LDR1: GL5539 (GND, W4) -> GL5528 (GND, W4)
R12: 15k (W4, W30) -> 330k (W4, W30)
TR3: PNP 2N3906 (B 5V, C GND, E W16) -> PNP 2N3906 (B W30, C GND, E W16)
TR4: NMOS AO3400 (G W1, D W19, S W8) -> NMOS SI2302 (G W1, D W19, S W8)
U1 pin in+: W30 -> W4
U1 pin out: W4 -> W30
+---+
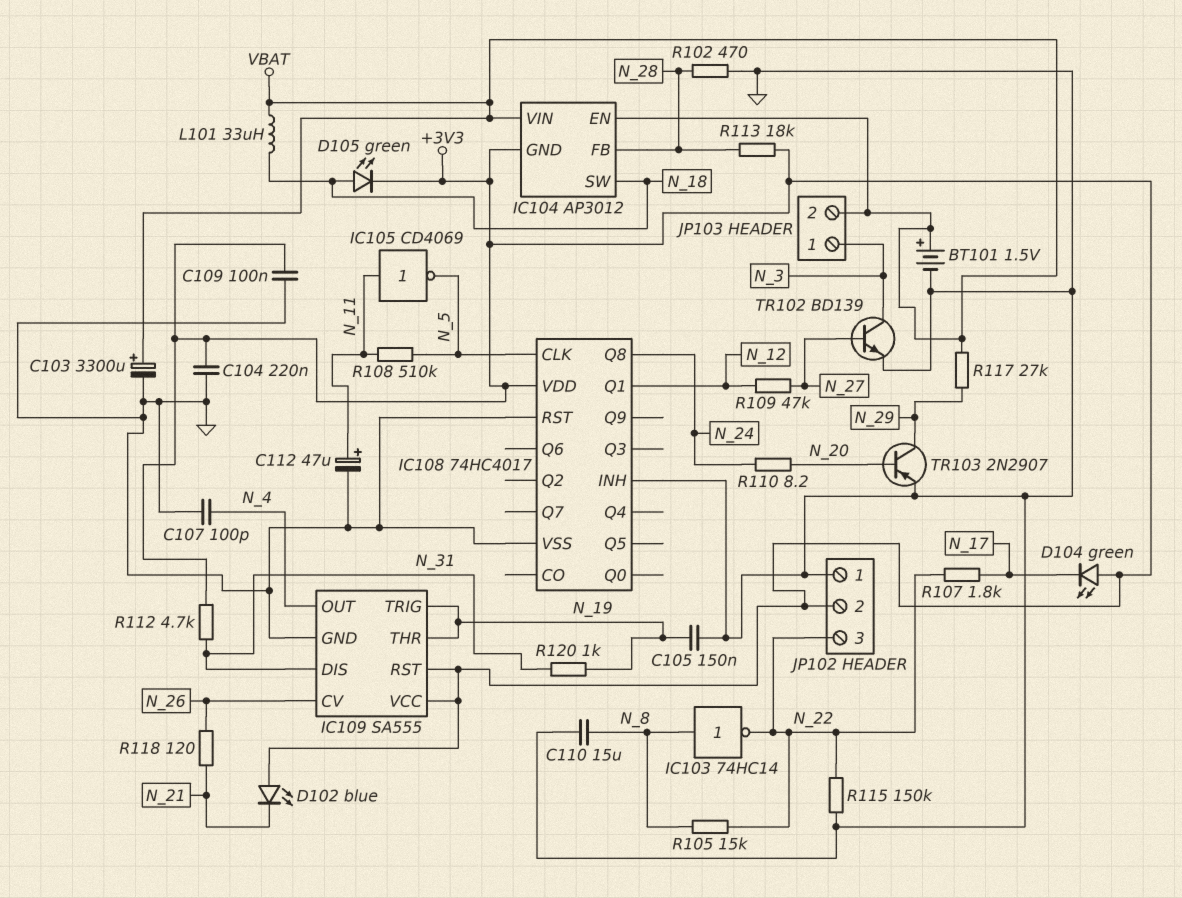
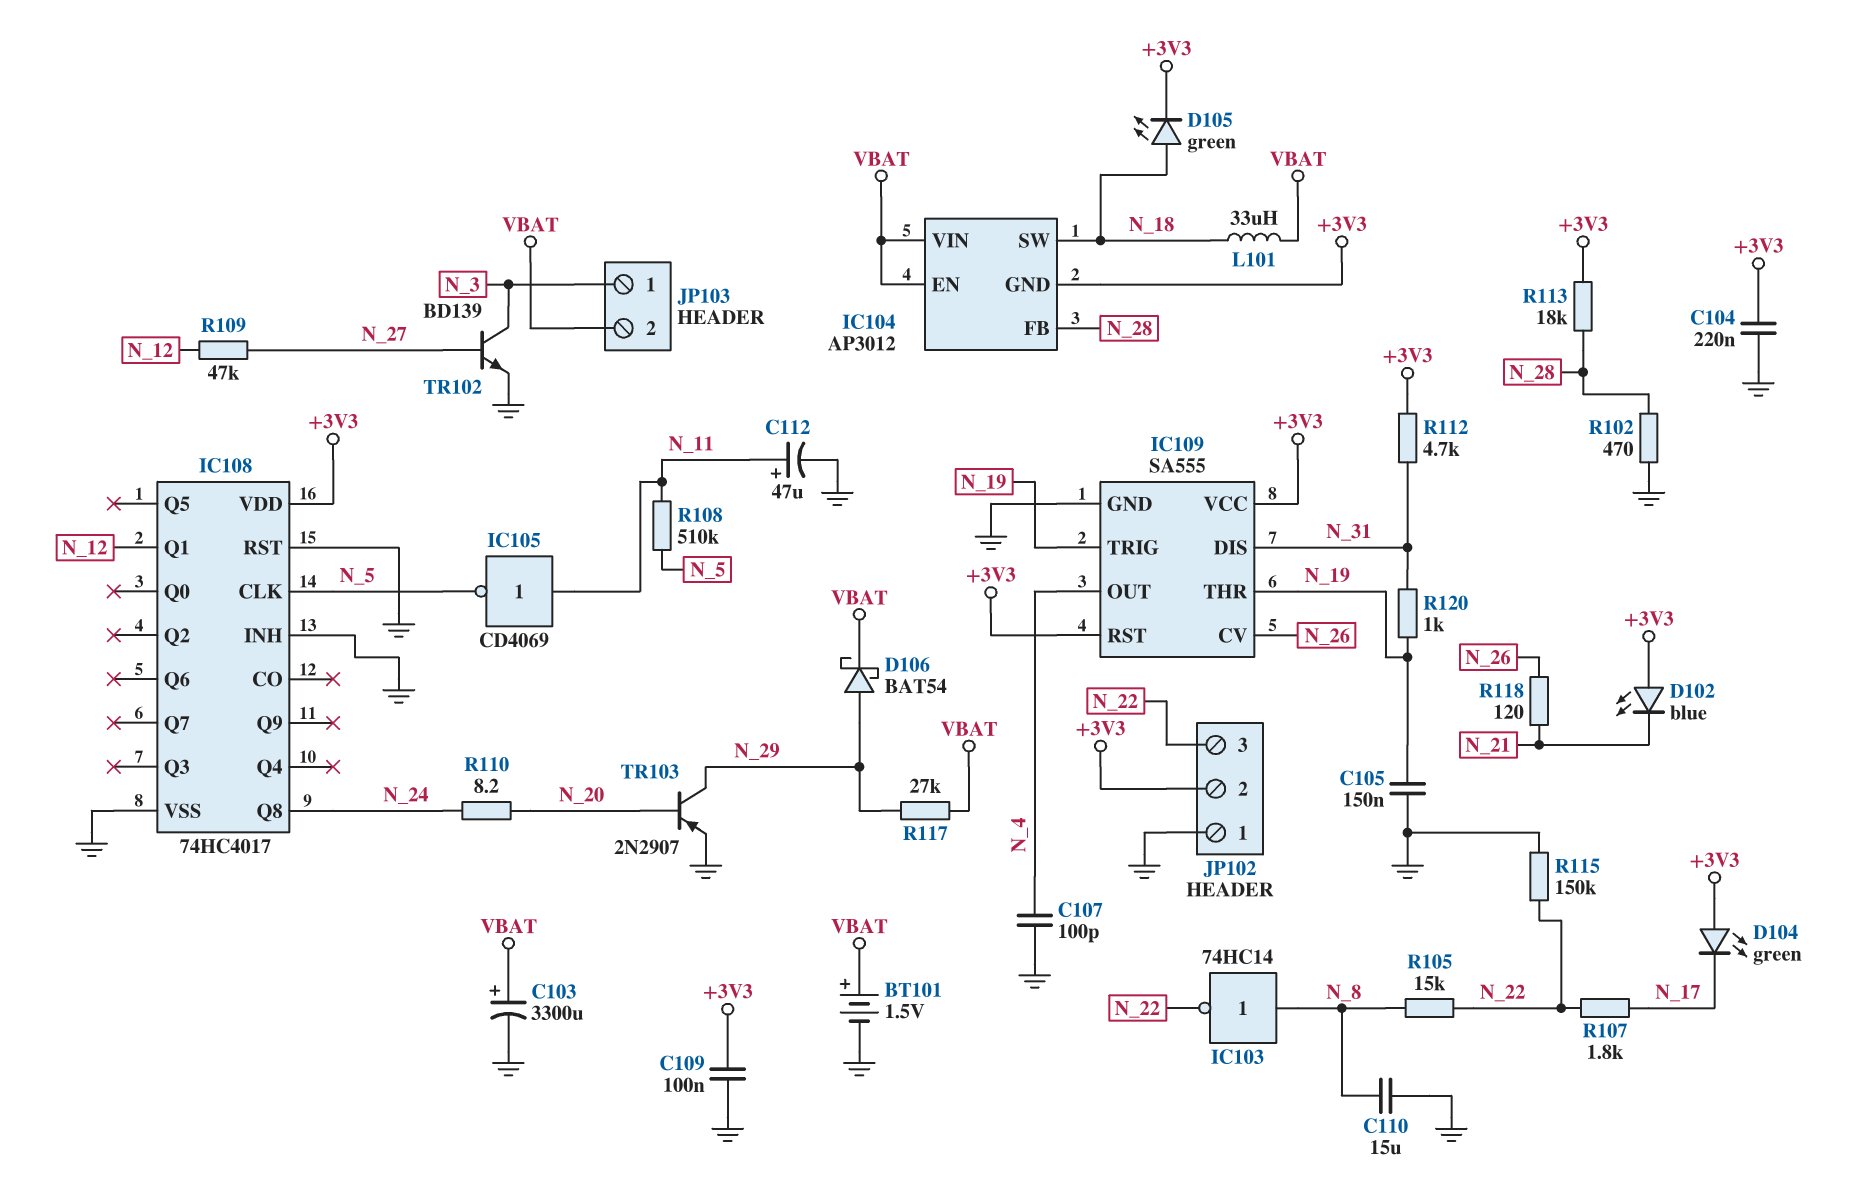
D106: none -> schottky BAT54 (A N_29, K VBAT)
+---+
-- WHAT IS REQUIRED --
Set down, exactly as they appear above, all lines from the one that has "TR3: PNP 2N3906" down to the one that has "U1 pin out: W4 -> W30", including those two and no others.

-- RESPONSE FOR THIS EXERCISE --
TR3: PNP 2N3906 (B 5V, C GND, E W16) -> PNP 2N3906 (B W30, C GND, E W16)
TR4: NMOS AO3400 (G W1, D W19, S W8) -> NMOS SI2302 (G W1, D W19, S W8)
U1 pin in+: W30 -> W4
U1 pin out: W4 -> W30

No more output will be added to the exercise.